Version comparison data:
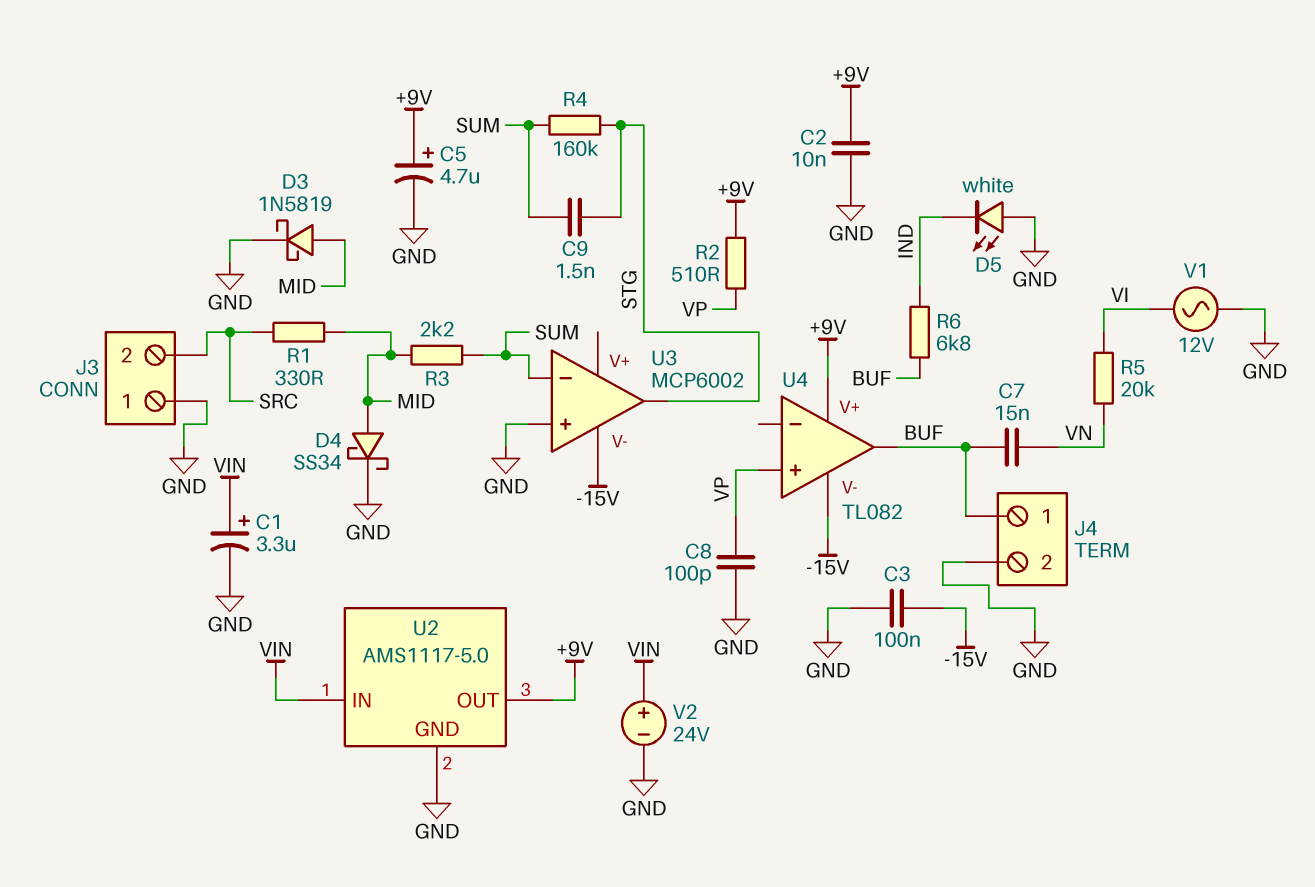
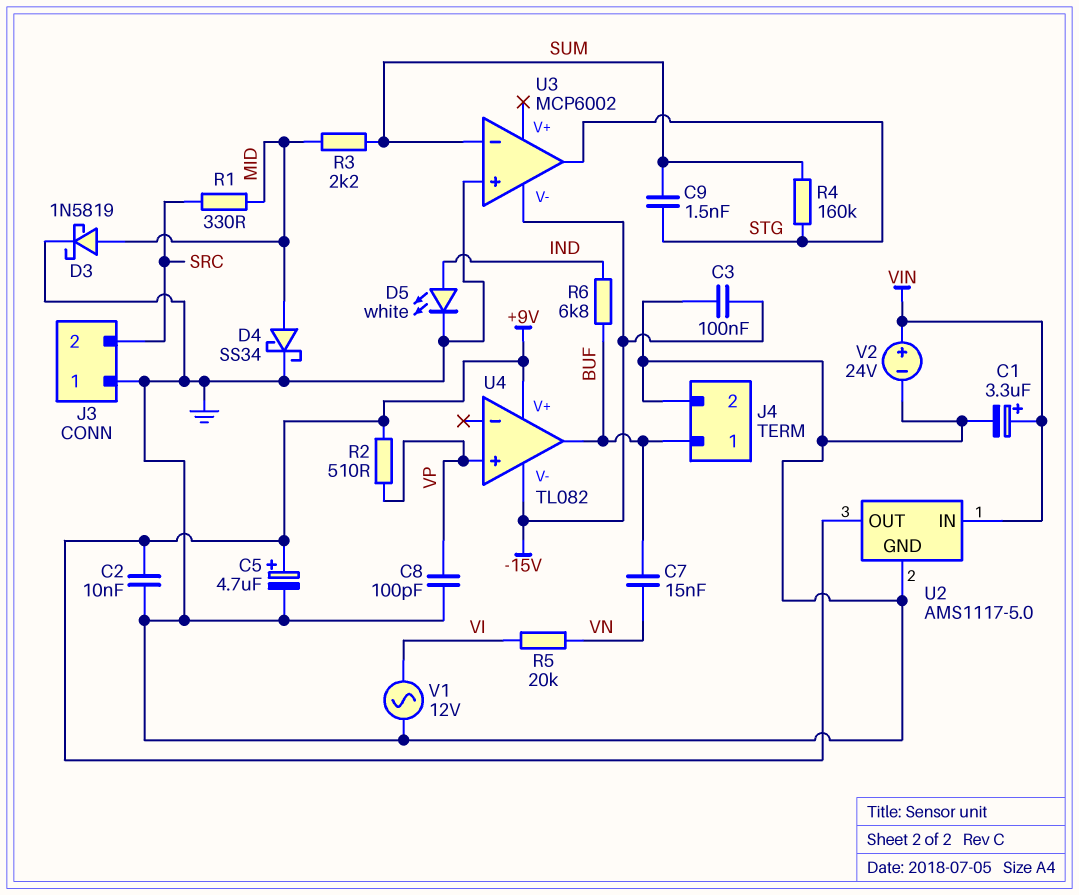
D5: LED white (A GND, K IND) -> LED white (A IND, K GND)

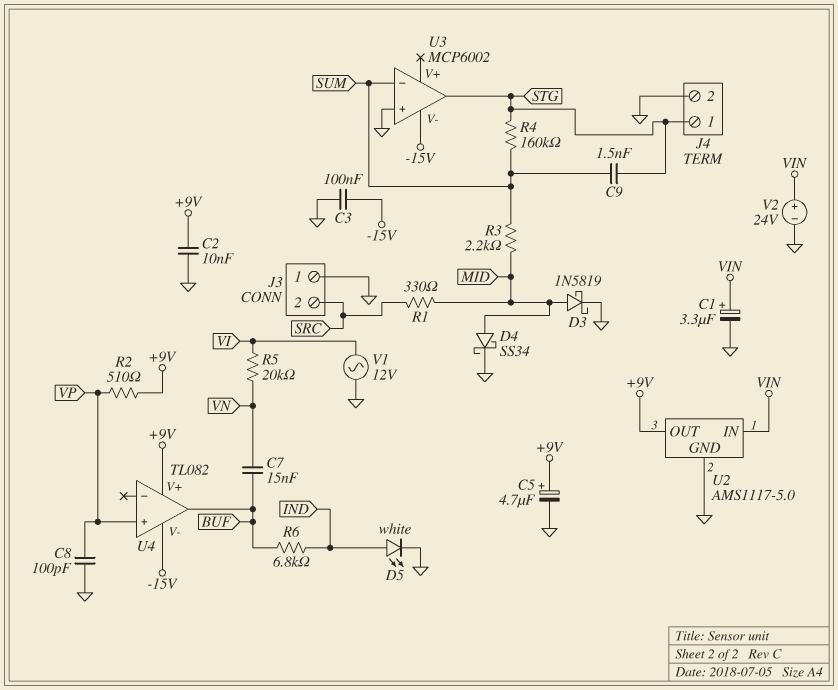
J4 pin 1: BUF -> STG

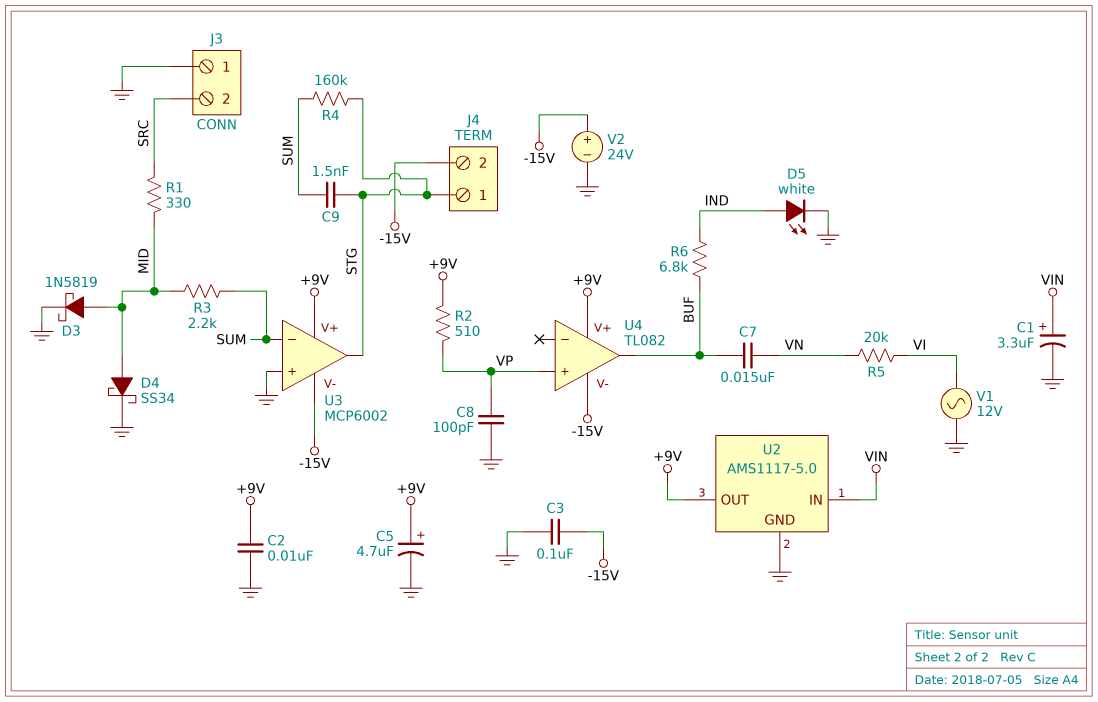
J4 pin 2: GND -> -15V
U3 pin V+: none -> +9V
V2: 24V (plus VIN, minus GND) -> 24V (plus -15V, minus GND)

...

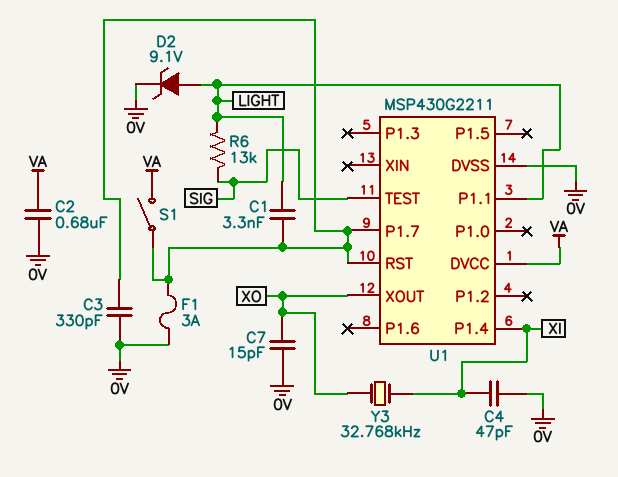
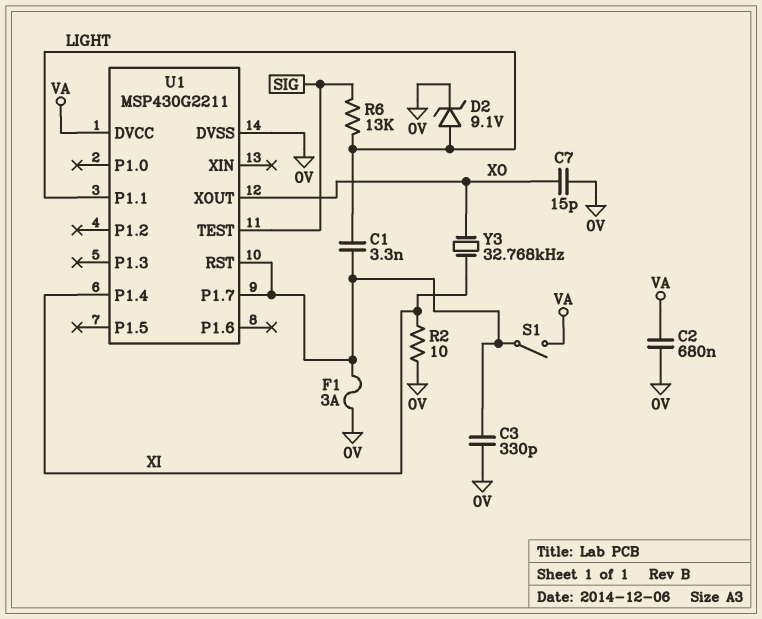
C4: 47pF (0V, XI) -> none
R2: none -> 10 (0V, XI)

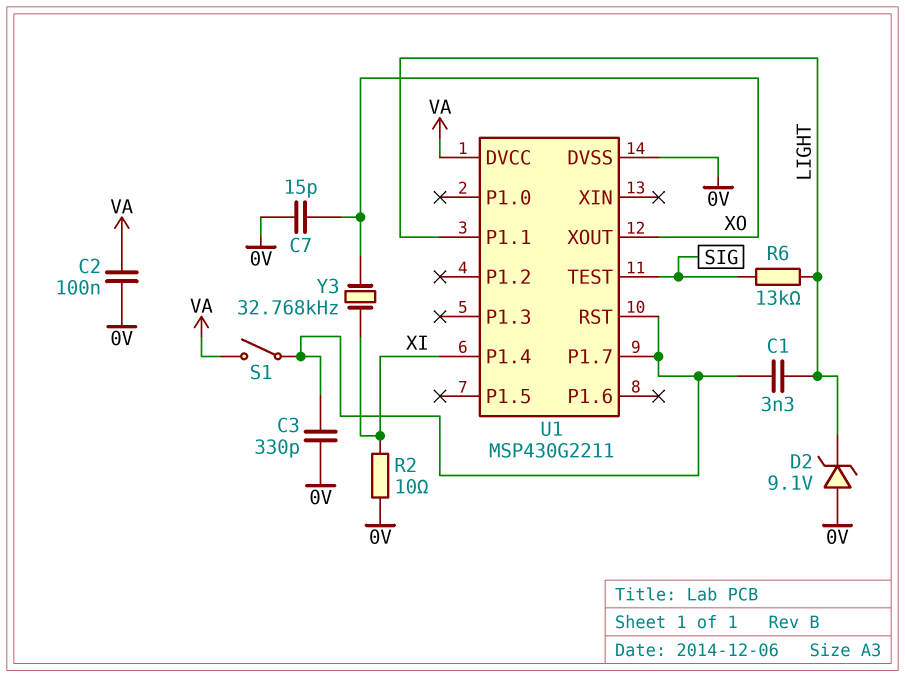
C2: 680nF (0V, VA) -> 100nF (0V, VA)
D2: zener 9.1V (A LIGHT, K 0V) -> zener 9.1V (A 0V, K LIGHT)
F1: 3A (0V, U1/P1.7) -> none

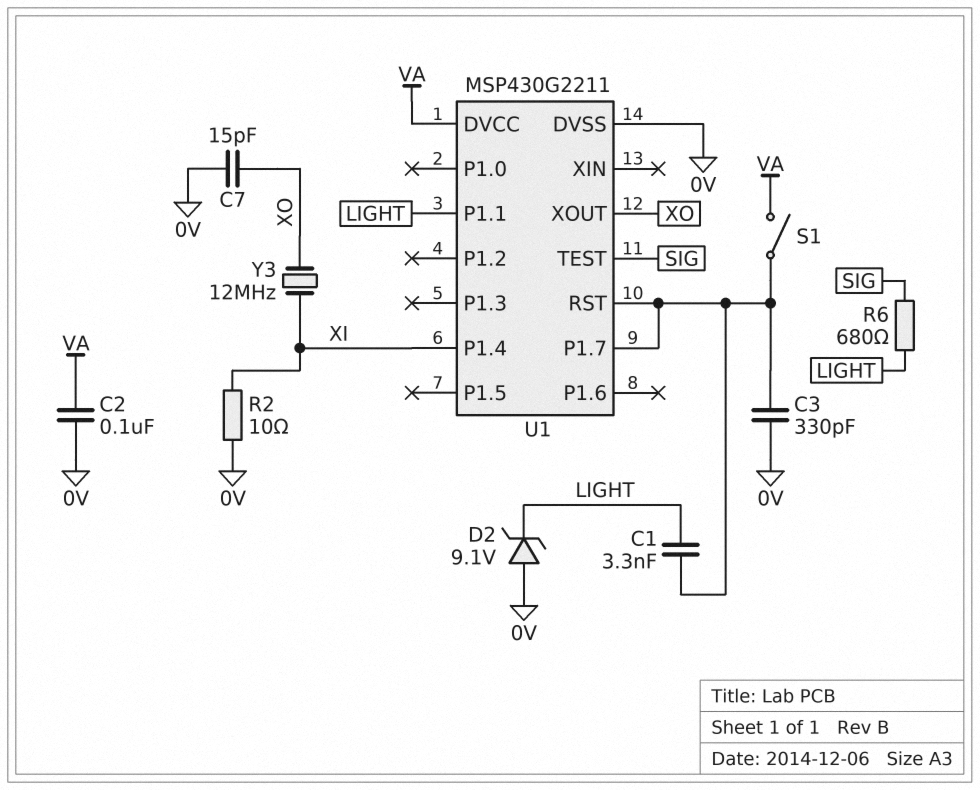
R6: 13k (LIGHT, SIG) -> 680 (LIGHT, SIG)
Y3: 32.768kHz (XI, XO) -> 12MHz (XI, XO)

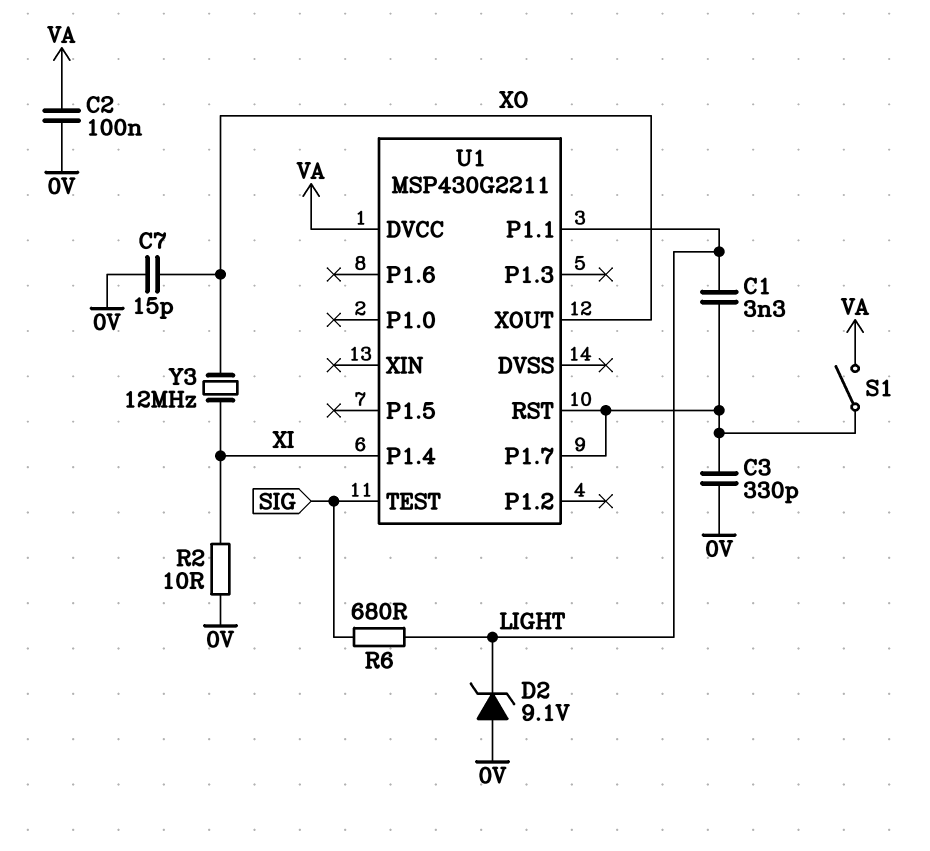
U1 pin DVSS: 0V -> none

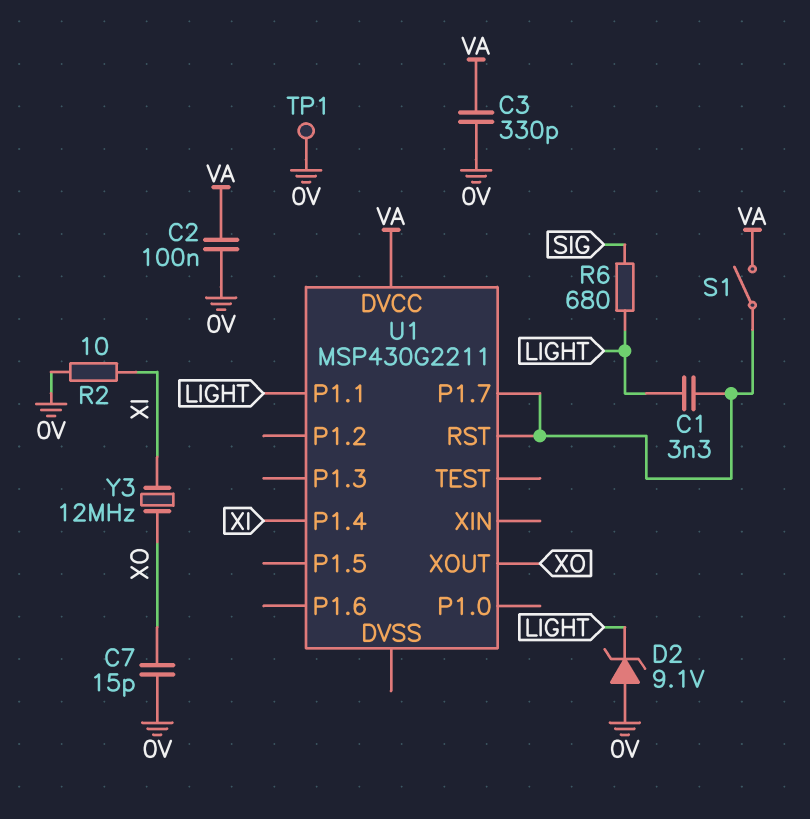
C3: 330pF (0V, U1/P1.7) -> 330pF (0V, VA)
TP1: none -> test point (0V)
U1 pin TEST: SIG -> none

==

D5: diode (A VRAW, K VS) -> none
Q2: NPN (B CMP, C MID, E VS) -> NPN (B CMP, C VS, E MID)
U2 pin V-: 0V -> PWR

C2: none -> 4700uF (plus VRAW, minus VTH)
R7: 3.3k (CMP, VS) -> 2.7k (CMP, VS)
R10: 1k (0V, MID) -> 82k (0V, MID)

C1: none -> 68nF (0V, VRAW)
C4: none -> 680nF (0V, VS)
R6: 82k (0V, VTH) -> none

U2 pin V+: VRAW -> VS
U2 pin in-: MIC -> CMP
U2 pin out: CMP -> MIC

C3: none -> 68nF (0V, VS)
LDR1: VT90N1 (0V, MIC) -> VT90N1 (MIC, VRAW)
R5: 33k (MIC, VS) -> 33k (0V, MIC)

Problem
From the records above, copy only the lines running from the line holding "D5: LED white" through the line holding "V2: 24V (plus", with no pictures.

Answer space
D5: LED white (A GND, K IND) -> LED white (A IND, K GND)

J4 pin 1: BUF -> STG

J4 pin 2: GND -> -15V
U3 pin V+: none -> +9V
V2: 24V (plus VIN, minus GND) -> 24V (plus -15V, minus GND)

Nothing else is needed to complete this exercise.